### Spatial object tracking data
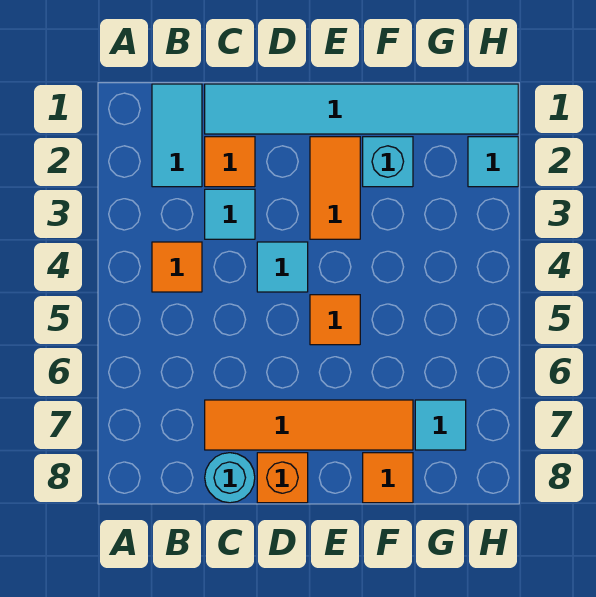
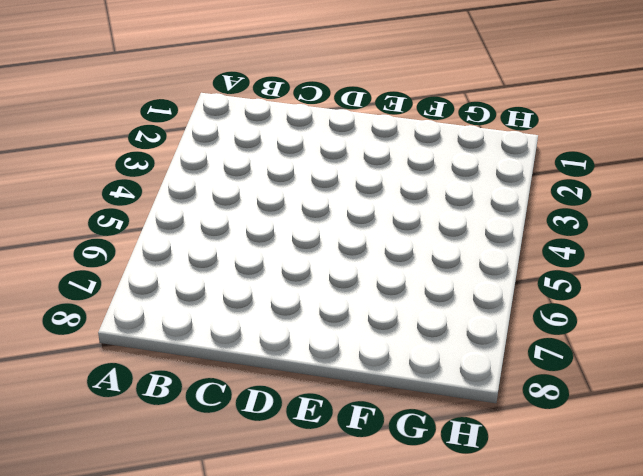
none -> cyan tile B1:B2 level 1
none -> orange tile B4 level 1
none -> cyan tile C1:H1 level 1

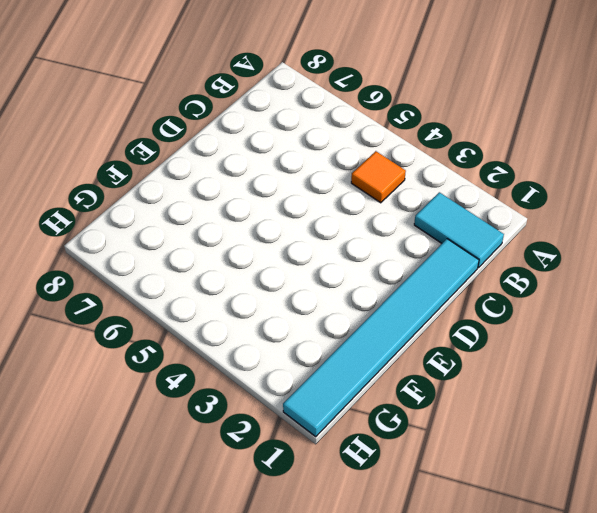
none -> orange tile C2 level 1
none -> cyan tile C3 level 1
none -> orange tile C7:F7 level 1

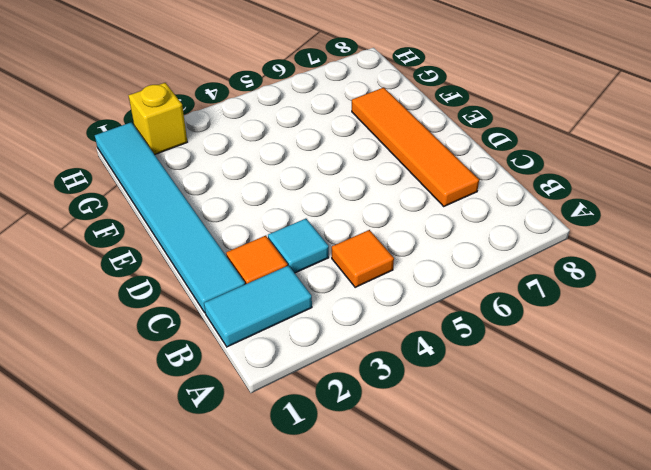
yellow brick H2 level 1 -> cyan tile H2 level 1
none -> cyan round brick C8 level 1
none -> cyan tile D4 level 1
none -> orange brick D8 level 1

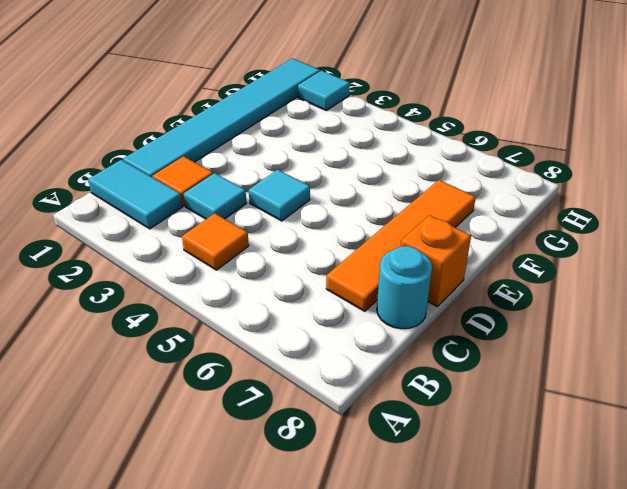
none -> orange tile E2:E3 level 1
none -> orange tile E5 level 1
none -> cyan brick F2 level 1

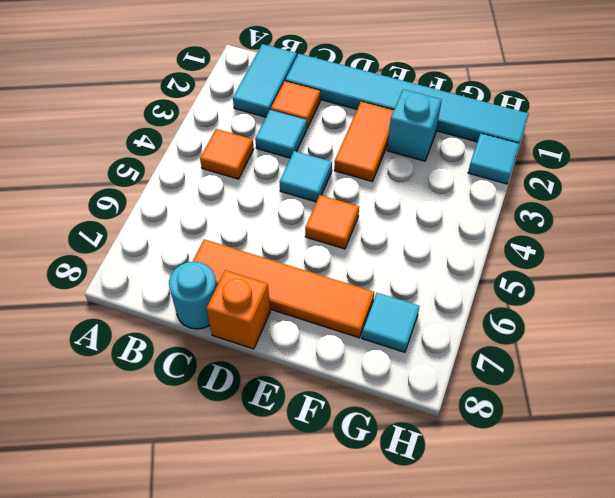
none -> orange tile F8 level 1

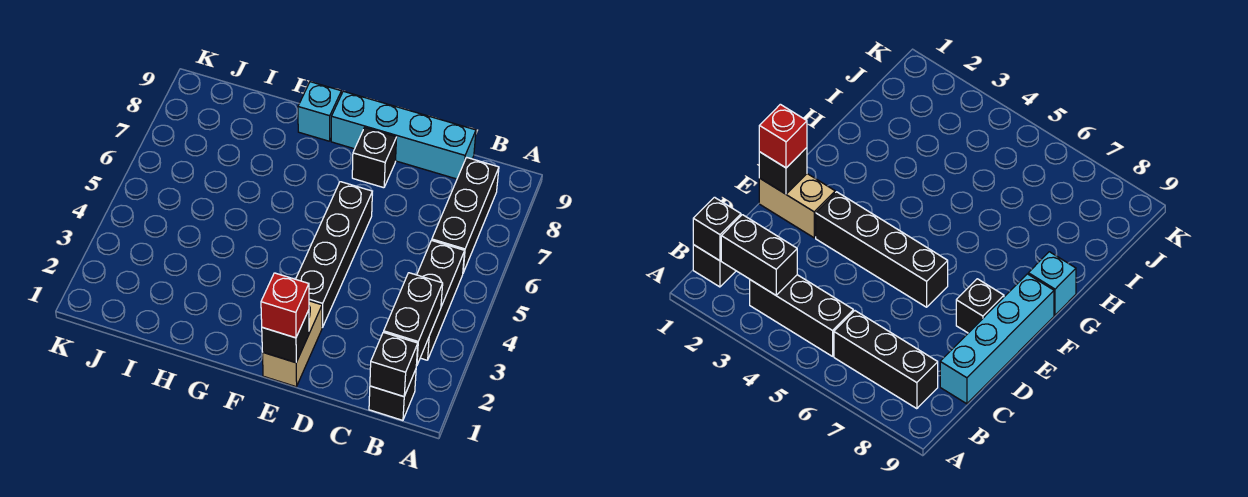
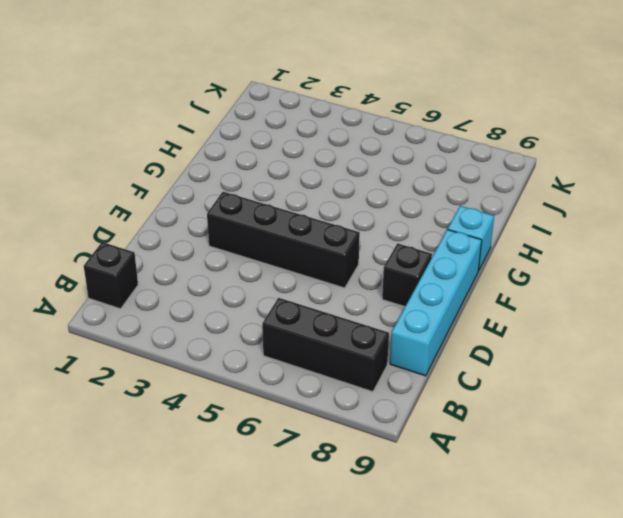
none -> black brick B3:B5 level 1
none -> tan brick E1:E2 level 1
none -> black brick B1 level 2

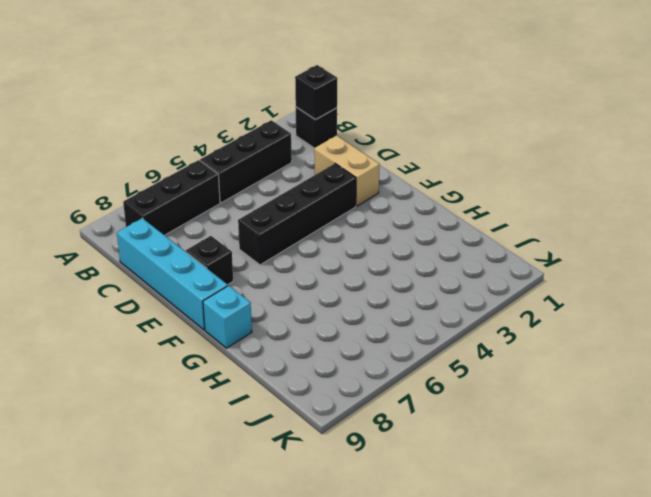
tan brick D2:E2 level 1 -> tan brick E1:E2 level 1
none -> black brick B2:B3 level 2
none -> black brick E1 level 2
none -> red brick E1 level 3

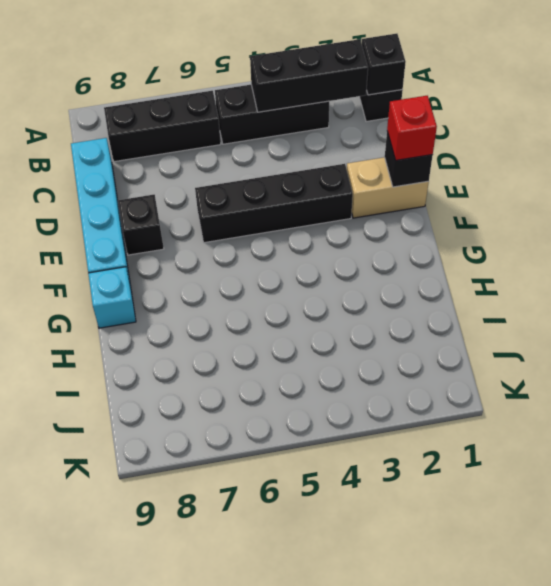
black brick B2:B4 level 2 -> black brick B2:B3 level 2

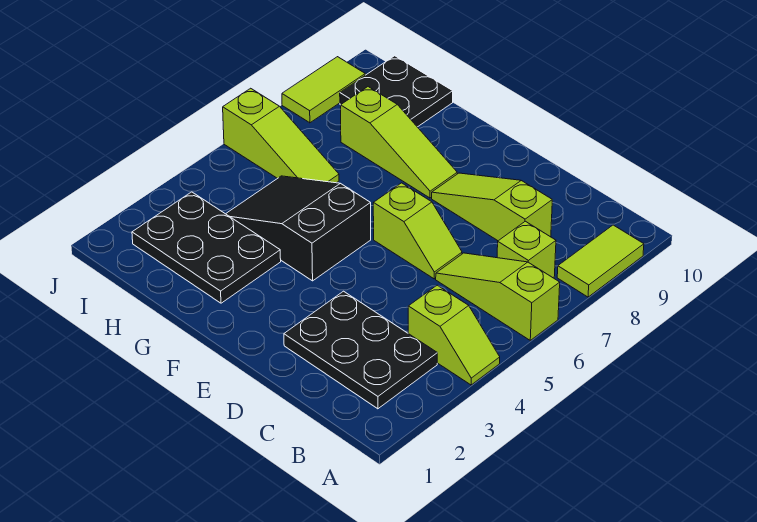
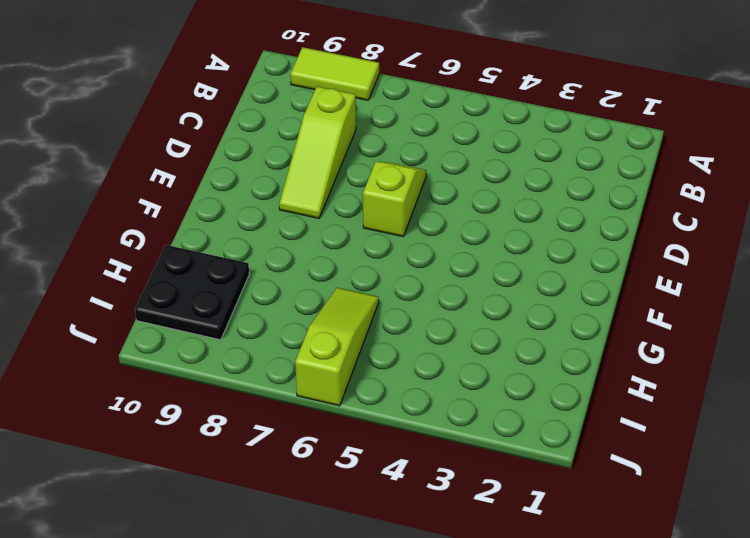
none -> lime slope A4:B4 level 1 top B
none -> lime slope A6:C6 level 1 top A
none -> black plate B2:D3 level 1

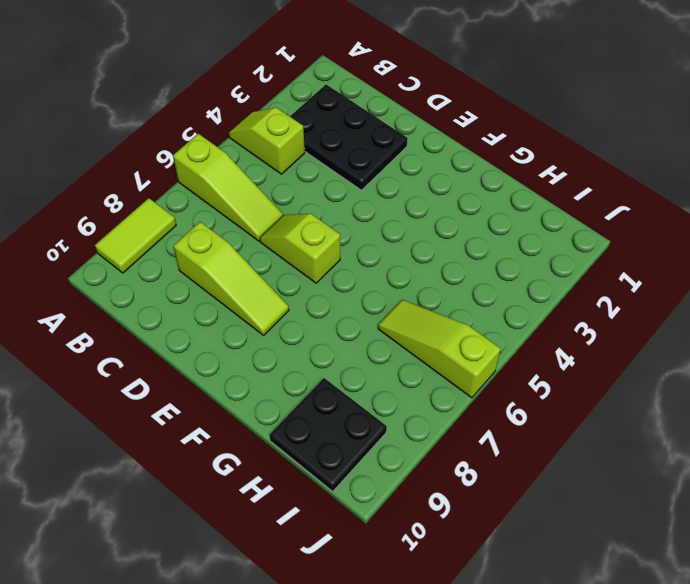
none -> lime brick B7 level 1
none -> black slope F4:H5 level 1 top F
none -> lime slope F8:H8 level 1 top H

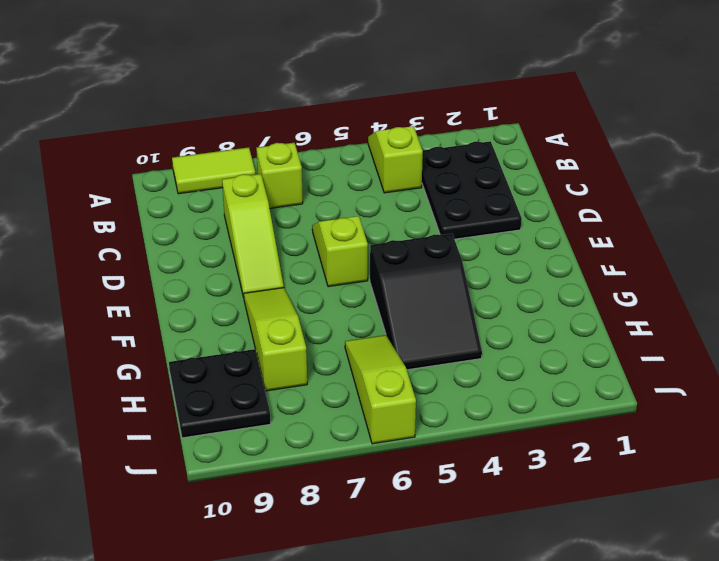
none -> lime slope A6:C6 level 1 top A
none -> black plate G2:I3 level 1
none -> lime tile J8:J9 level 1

### EXERCISE DIRECTIONS
In the records above, find the line with "none -> black plate B2:D3 level 1" and copy from it through the last line exactly, without the pictures.

### WORKED SOLUTION
none -> black plate B2:D3 level 1

none -> lime brick B7 level 1
none -> black slope F4:H5 level 1 top F
none -> lime slope F8:H8 level 1 top H

none -> lime slope A6:C6 level 1 top A
none -> black plate G2:I3 level 1
none -> lime tile J8:J9 level 1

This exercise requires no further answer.